### Data to examine
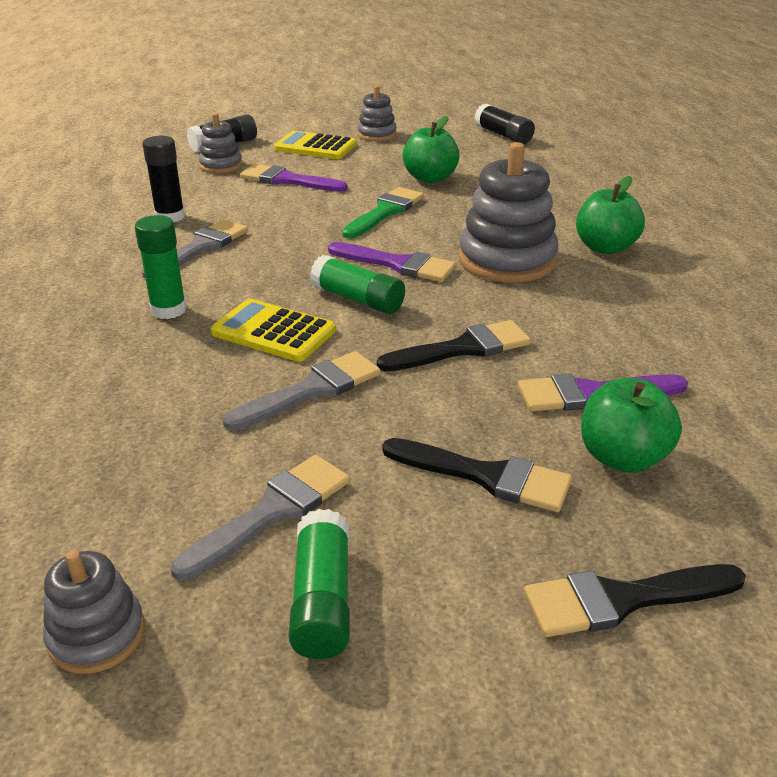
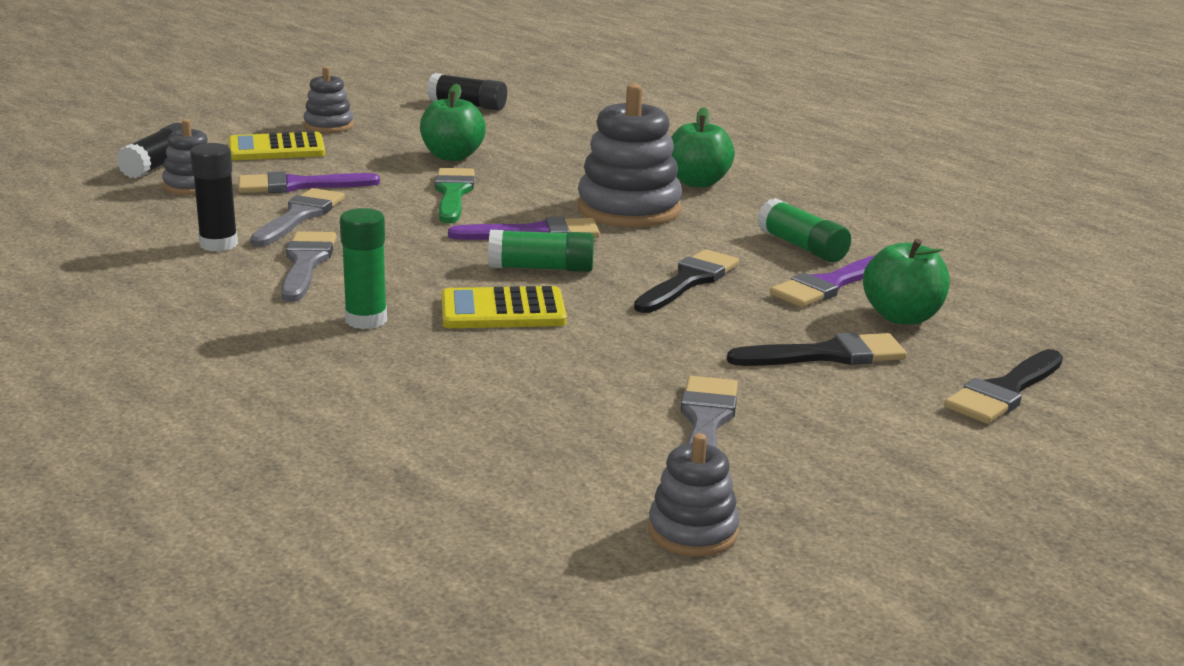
camera: 35 degrees left, 10 degrees down
(312, 390) = (608, 341): grey brush -> grey brush (299, 216)
(322, 600) = (821, 456): green glue stick -> green glue stick (802, 247)

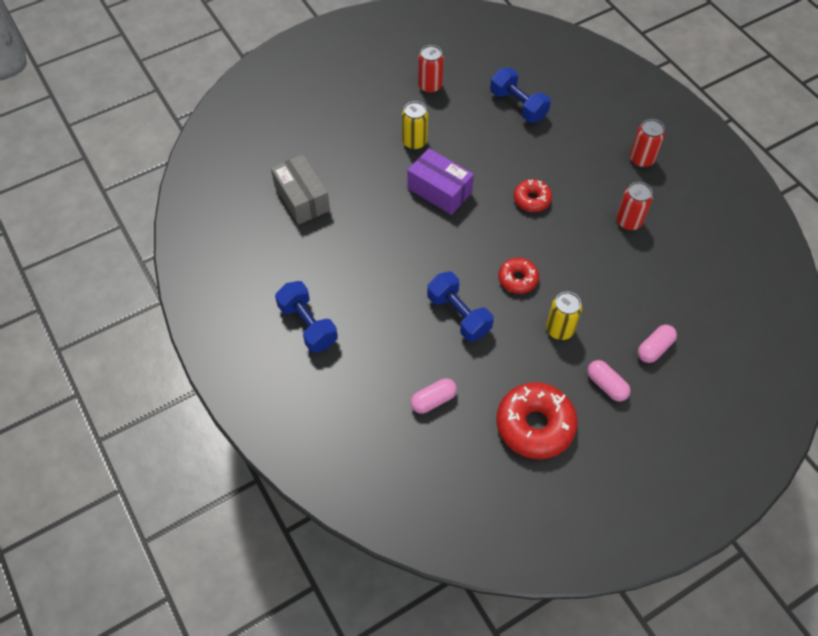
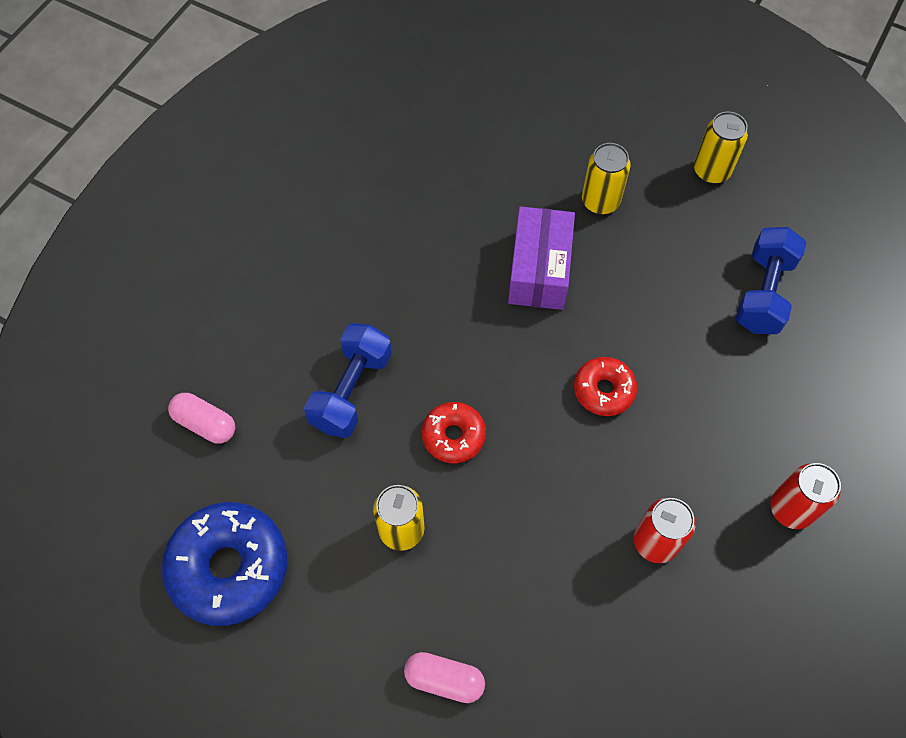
camera: 60 degrees right, 5 degrees up
(302, 198) = (422, 129): grey box -> none
(308, 325) = (241, 232): blue dumbbell -> none
(430, 86) = (711, 171): red can -> yellow can
(535, 425) = (229, 567): red donut -> blue donut
(606, 385) = (343, 636): pink capsule -> none

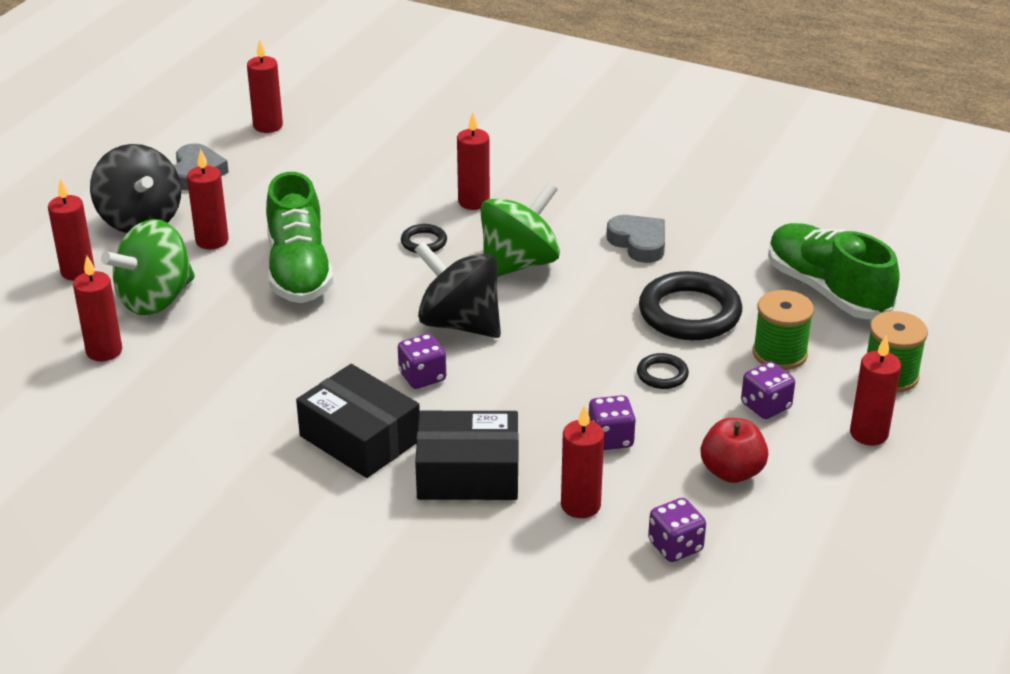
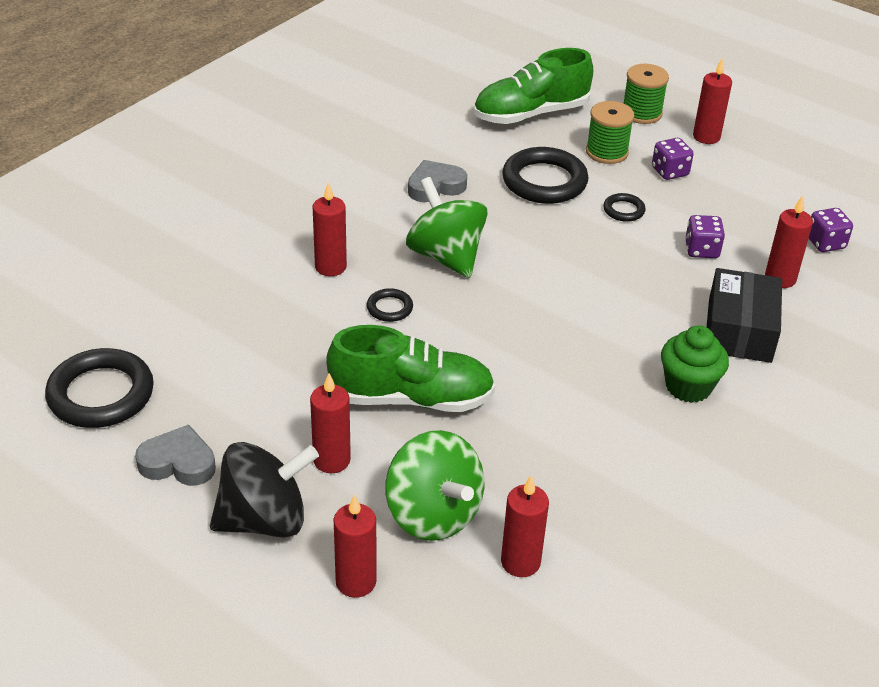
camera: 80 degrees left, 5 degrees up
(268, 126) = (101, 394): red candle -> black ring
(360, 438) = (688, 386): black box -> green cupcake
(422, 377) = (605, 338): purple dice -> none
(459, 323) = (529, 305): black spinning top -> none
(732, 472) = (744, 202): red apple -> none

### Task
Scan the material above for the word "black". Copy each line where it occurs.

### Response box
(268, 126) = (101, 394): red candle -> black ring
(360, 438) = (688, 386): black box -> green cupcake
(459, 323) = (529, 305): black spinning top -> none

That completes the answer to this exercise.